BEGIN Provided data

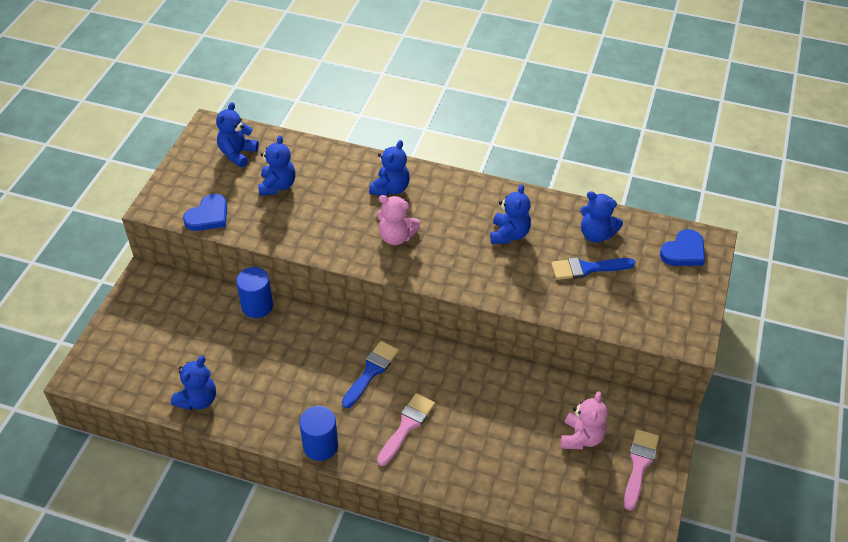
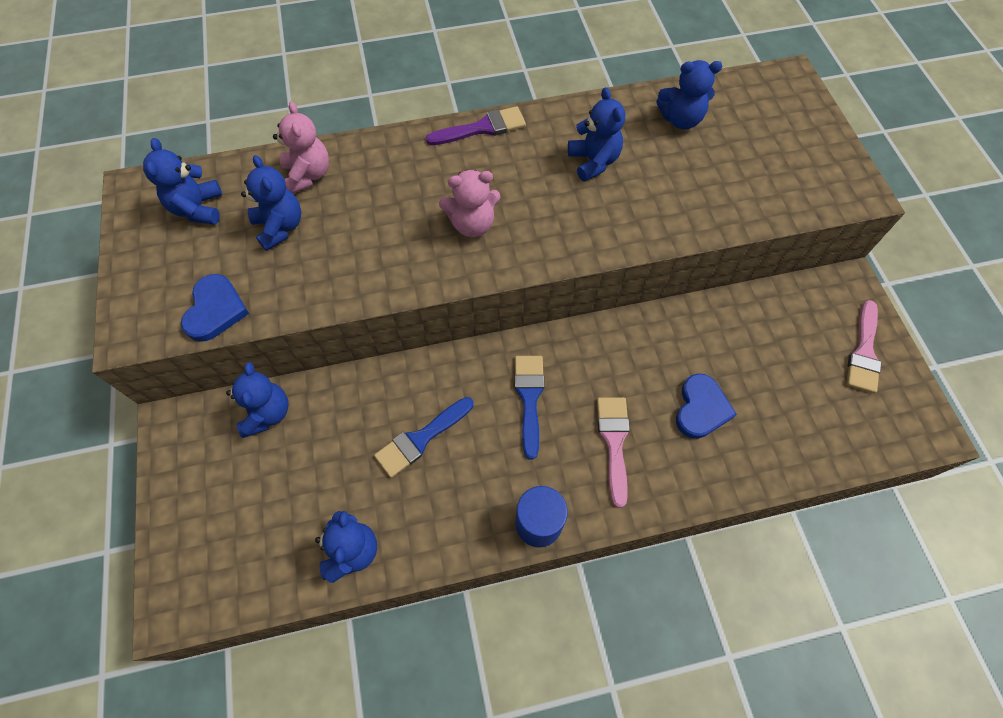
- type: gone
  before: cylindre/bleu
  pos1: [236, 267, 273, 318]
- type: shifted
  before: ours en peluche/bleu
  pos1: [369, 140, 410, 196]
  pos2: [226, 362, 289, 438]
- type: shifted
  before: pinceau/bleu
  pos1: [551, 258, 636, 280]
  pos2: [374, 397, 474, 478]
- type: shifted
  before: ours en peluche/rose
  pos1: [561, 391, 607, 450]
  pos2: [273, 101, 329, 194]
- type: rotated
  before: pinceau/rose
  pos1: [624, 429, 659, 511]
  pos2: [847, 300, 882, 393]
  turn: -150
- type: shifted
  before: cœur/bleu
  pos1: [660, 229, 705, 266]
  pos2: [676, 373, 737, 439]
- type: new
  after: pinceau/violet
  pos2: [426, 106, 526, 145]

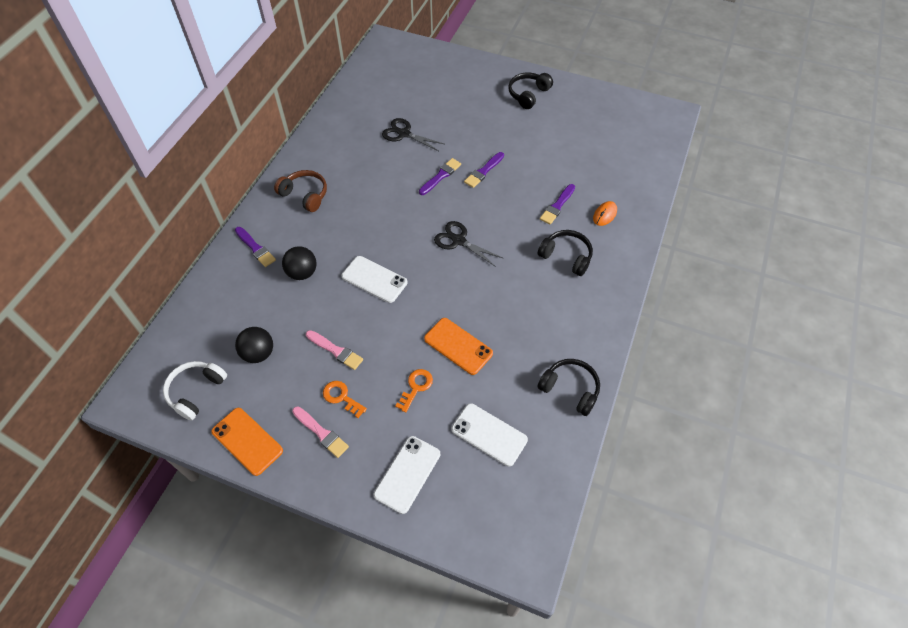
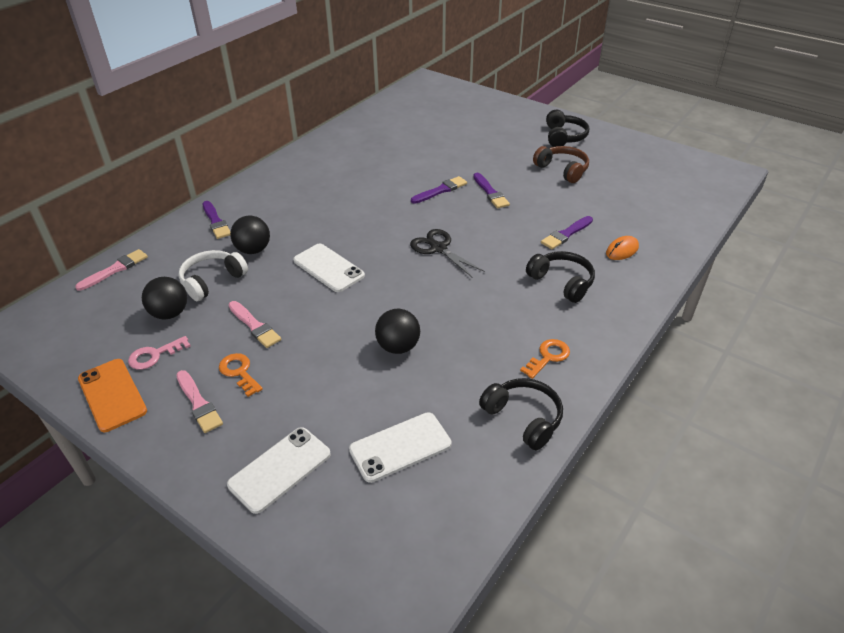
- type: shifted
  before: casque audio/blanc
  pos1: [163, 361, 227, 421]
  pos2: [178, 250, 248, 301]
- type: shifted
  before: casque audio/marron
  pos1: [274, 170, 327, 212]
  pos2: [533, 146, 589, 183]
- type: gone
  before: ciseaux/noir
  pos1: [382, 118, 444, 151]
- type: shifted
  before: clé/orange
  pos1: [395, 369, 433, 413]
  pos2: [520, 339, 570, 379]
- type: swapped
  before: téléphone/orange
  after: balle/noir
  pos1: [424, 318, 493, 375]
  pos2: [375, 309, 420, 354]
- type: rotated
  before: téléphone/blanc
  pos1: [451, 403, 528, 467]
  pos2: [349, 412, 451, 483]
  turn: -75
- type: rotated
  before: pinceau/violet
  pos1: [464, 152, 504, 188]
  pos2: [473, 173, 510, 209]
  turn: -75
- type: rotated
  before: casque audio/noir
  pos1: [508, 73, 553, 109]
  pos2: [546, 110, 589, 147]
  turn: 135
- type: new
  after: pinceau/rose
  pos2: [75, 249, 148, 291]
- type: new
  after: clé/rose
  pos2: [128, 336, 191, 370]

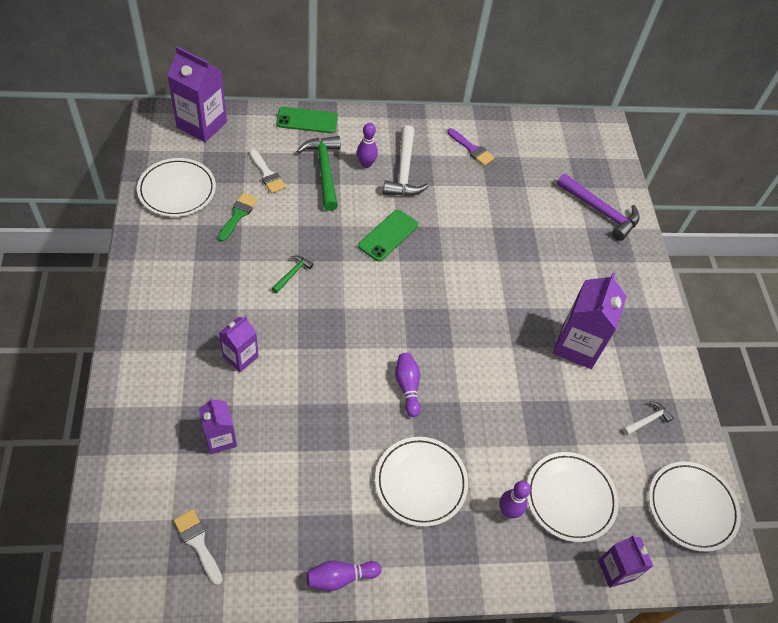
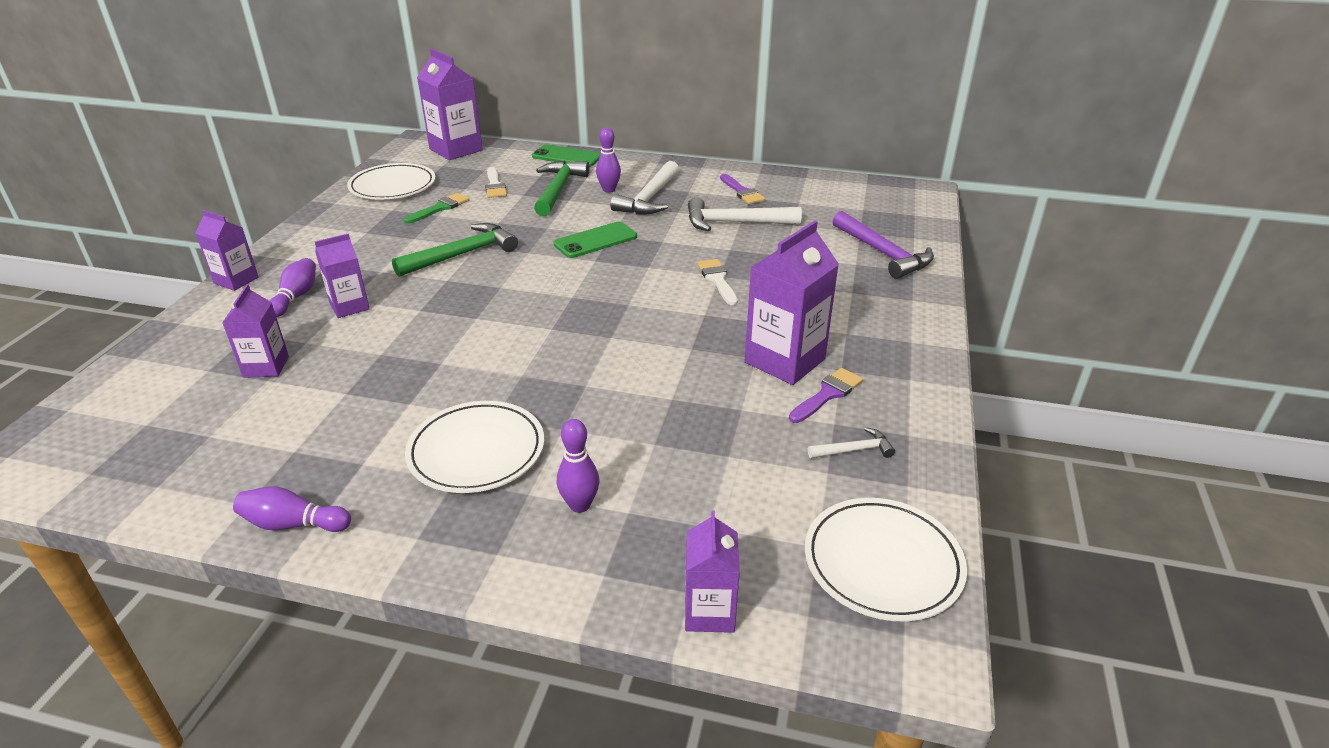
- type: shifted
  before: pinceau/blanc
  pos1: [174, 509, 223, 585]
  pos2: [697, 259, 738, 305]
- type: scaled
  before: marteau/vert
  pos1: [272, 255, 314, 293]
  pos2: [392, 223, 518, 277]
  scale: 2.0
- type: shifted
  before: quille/violet
  pos1: [395, 353, 420, 417]
  pos2: [269, 258, 316, 317]
- type: gone
  before: assiette/blanc
  pos1: [527, 452, 618, 542]
- type: new
  after: brique de lait/violet
  pos2: [195, 210, 259, 291]
- type: new
  after: marteau/blanc
  pos2: [688, 197, 802, 231]
- type: new
  after: pinceau/violet
  pos2: [789, 368, 863, 423]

END Provided data

• Work task
Repeat the records above exactly, from the first line through the line containing "pos1: [174, 509, 223, 585]", and leave out the pictures.

• Exercise output
- type: gone
  before: cylindre/bleu
  pos1: [236, 267, 273, 318]
- type: shifted
  before: ours en peluche/bleu
  pos1: [369, 140, 410, 196]
  pos2: [226, 362, 289, 438]
- type: shifted
  before: pinceau/bleu
  pos1: [551, 258, 636, 280]
  pos2: [374, 397, 474, 478]
- type: shifted
  before: ours en peluche/rose
  pos1: [561, 391, 607, 450]
  pos2: [273, 101, 329, 194]
- type: rotated
  before: pinceau/rose
  pos1: [624, 429, 659, 511]
  pos2: [847, 300, 882, 393]
  turn: -150
- type: shifted
  before: cœur/bleu
  pos1: [660, 229, 705, 266]
  pos2: [676, 373, 737, 439]
- type: new
  after: pinceau/violet
  pos2: [426, 106, 526, 145]

- type: shifted
  before: casque audio/blanc
  pos1: [163, 361, 227, 421]
  pos2: [178, 250, 248, 301]
- type: shifted
  before: casque audio/marron
  pos1: [274, 170, 327, 212]
  pos2: [533, 146, 589, 183]
- type: gone
  before: ciseaux/noir
  pos1: [382, 118, 444, 151]
- type: shifted
  before: clé/orange
  pos1: [395, 369, 433, 413]
  pos2: [520, 339, 570, 379]
- type: swapped
  before: téléphone/orange
  after: balle/noir
  pos1: [424, 318, 493, 375]
  pos2: [375, 309, 420, 354]
- type: rotated
  before: téléphone/blanc
  pos1: [451, 403, 528, 467]
  pos2: [349, 412, 451, 483]
  turn: -75
- type: rotated
  before: pinceau/violet
  pos1: [464, 152, 504, 188]
  pos2: [473, 173, 510, 209]
  turn: -75
- type: rotated
  before: casque audio/noir
  pos1: [508, 73, 553, 109]
  pos2: [546, 110, 589, 147]
  turn: 135
- type: new
  after: pinceau/rose
  pos2: [75, 249, 148, 291]
- type: new
  after: clé/rose
  pos2: [128, 336, 191, 370]

- type: shifted
  before: pinceau/blanc
  pos1: [174, 509, 223, 585]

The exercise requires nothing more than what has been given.